Exercise
No pictures belong in the copy, but every line of the material below must be reproduced exactly.

Data segment
----
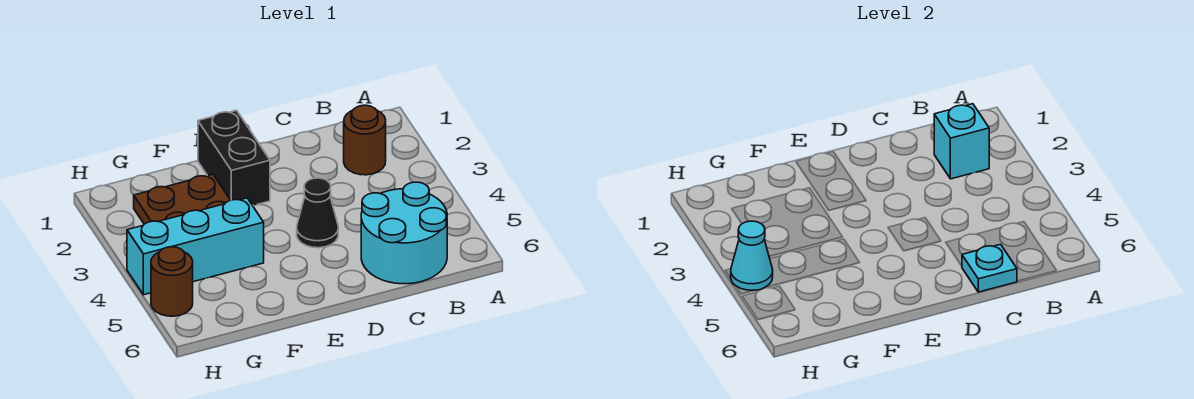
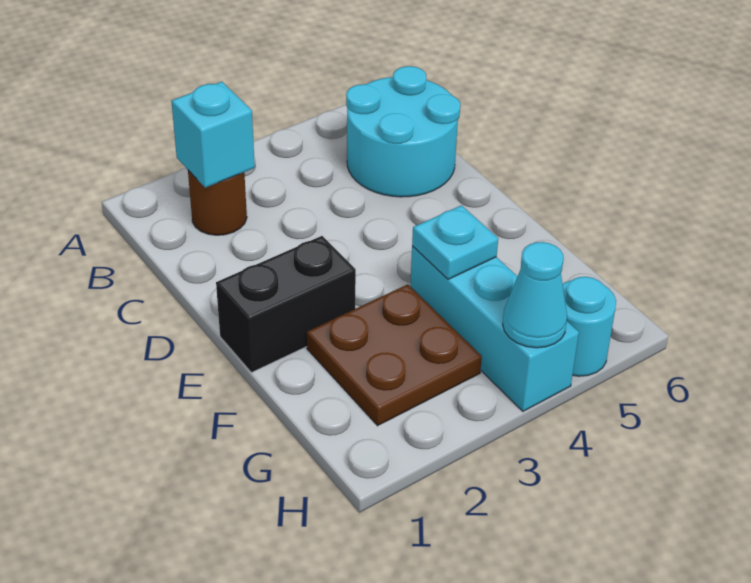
cyan plate C6 level 2 -> cyan plate F4 level 2
black cone D4 level 1 -> none
brown round brick H5 level 1 -> cyan round brick H5 level 1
----
Exercise result
cyan plate C6 level 2 -> cyan plate F4 level 2
black cone D4 level 1 -> none
brown round brick H5 level 1 -> cyan round brick H5 level 1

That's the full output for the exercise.